Change detection data
.....
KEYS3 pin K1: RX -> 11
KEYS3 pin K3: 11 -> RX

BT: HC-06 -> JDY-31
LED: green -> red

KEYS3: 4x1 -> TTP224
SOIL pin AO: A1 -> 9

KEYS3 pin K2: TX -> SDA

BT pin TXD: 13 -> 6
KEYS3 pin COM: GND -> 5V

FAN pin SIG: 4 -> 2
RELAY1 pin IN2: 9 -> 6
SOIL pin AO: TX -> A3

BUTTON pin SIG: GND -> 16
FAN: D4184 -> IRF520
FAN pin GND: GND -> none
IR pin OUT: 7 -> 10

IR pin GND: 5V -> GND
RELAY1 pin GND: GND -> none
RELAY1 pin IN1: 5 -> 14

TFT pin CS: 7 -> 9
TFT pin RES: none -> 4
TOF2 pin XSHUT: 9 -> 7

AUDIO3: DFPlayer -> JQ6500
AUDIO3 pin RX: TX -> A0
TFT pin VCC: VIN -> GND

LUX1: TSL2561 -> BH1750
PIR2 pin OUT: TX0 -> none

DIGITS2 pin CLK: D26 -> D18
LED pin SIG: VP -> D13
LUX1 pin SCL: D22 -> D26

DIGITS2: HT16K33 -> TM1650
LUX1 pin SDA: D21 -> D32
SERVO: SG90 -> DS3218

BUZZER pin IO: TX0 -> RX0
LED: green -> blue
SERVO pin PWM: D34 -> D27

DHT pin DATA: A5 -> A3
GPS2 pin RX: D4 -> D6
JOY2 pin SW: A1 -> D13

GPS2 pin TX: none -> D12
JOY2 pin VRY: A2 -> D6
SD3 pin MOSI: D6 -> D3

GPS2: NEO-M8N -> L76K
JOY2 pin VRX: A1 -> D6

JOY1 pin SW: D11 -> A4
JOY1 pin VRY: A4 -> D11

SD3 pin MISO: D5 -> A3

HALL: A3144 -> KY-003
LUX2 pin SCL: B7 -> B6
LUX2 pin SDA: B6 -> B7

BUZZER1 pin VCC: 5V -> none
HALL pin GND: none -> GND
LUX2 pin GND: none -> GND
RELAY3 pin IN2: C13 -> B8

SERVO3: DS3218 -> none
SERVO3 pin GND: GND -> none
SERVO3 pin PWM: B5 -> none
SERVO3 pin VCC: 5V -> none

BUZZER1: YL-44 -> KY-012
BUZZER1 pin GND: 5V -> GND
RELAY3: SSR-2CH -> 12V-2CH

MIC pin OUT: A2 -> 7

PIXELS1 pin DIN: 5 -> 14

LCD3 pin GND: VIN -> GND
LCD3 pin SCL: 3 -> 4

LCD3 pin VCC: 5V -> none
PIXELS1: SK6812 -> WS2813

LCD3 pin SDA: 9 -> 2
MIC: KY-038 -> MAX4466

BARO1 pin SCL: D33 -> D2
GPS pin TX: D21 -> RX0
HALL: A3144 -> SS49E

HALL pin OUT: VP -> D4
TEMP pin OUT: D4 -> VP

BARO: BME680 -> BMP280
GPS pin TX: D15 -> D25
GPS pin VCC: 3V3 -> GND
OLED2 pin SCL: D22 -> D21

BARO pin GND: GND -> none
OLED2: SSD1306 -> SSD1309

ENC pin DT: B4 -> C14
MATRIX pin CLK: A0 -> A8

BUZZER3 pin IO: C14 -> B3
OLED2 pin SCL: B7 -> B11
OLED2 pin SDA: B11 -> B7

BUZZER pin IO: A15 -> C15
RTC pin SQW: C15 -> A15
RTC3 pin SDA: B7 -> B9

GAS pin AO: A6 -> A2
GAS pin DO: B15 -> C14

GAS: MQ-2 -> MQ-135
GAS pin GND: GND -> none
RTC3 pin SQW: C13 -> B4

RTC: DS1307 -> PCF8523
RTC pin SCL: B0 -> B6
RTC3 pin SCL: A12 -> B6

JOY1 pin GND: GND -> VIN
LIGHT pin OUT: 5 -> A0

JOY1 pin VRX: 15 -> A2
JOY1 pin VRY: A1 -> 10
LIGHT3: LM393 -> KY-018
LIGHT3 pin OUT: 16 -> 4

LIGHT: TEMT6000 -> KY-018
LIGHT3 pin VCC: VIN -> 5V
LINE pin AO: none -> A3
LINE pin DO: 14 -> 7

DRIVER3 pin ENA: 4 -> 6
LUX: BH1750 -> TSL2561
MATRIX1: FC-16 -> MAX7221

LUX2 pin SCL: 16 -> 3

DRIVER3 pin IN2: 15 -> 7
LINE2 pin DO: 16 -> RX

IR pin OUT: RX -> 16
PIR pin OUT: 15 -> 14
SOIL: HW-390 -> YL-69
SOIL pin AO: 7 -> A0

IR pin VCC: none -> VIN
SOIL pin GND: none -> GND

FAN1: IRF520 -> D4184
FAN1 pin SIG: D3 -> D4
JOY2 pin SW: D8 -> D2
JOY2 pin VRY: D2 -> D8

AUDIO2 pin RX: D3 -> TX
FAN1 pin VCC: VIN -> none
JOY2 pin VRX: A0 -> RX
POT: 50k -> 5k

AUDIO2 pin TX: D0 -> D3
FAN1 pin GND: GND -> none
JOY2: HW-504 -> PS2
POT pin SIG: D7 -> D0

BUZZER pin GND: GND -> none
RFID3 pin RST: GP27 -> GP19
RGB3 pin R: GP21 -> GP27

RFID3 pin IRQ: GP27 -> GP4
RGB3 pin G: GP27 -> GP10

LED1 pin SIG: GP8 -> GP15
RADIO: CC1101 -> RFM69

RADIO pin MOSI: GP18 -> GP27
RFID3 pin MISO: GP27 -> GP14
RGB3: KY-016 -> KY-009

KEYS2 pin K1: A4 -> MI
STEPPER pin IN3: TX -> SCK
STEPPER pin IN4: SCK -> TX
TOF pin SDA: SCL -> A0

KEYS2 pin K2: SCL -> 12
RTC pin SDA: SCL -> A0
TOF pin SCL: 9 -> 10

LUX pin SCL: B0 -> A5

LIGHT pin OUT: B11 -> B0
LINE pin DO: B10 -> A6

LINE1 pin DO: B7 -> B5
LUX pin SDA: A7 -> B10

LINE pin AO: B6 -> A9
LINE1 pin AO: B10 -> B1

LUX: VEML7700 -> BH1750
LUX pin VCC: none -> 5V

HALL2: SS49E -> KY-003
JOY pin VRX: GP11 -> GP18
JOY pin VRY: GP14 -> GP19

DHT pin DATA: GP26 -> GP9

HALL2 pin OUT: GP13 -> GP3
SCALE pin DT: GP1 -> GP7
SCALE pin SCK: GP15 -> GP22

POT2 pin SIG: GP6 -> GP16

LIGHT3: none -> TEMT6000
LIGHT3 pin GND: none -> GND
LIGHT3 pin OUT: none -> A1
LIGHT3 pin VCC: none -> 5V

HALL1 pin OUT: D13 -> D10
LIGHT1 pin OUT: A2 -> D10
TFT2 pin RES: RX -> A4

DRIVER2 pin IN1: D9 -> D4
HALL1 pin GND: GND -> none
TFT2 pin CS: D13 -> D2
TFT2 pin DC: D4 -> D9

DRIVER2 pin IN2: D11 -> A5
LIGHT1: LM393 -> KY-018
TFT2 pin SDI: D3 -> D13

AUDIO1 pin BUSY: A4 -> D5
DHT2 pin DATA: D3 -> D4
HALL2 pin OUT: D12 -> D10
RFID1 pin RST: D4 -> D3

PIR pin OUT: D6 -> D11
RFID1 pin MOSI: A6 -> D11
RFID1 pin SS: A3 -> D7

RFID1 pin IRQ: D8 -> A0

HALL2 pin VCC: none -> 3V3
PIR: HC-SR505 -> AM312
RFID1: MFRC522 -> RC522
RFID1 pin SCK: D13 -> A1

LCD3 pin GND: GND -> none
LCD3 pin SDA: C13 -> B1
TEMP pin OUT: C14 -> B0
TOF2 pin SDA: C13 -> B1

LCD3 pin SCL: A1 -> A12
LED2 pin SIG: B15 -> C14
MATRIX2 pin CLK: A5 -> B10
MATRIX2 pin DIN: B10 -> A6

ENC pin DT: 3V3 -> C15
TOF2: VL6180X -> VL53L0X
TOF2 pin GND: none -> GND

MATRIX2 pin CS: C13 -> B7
.....
Problem to work on = Beginning at the line with "AUDIO2 pin TX: D0 -> D3" and stopping after the line with "LUX: VEML7700 -> BH1750", please write out every line of the data above exactly and nothing else.

Response box =
AUDIO2 pin TX: D0 -> D3
FAN1 pin GND: GND -> none
JOY2: HW-504 -> PS2
POT pin SIG: D7 -> D0

BUZZER pin GND: GND -> none
RFID3 pin RST: GP27 -> GP19
RGB3 pin R: GP21 -> GP27

RFID3 pin IRQ: GP27 -> GP4
RGB3 pin G: GP27 -> GP10

LED1 pin SIG: GP8 -> GP15
RADIO: CC1101 -> RFM69

RADIO pin MOSI: GP18 -> GP27
RFID3 pin MISO: GP27 -> GP14
RGB3: KY-016 -> KY-009

KEYS2 pin K1: A4 -> MI
STEPPER pin IN3: TX -> SCK
STEPPER pin IN4: SCK -> TX
TOF pin SDA: SCL -> A0

KEYS2 pin K2: SCL -> 12
RTC pin SDA: SCL -> A0
TOF pin SCL: 9 -> 10

LUX pin SCL: B0 -> A5

LIGHT pin OUT: B11 -> B0
LINE pin DO: B10 -> A6

LINE1 pin DO: B7 -> B5
LUX pin SDA: A7 -> B10

LINE pin AO: B6 -> A9
LINE1 pin AO: B10 -> B1

LUX: VEML7700 -> BH1750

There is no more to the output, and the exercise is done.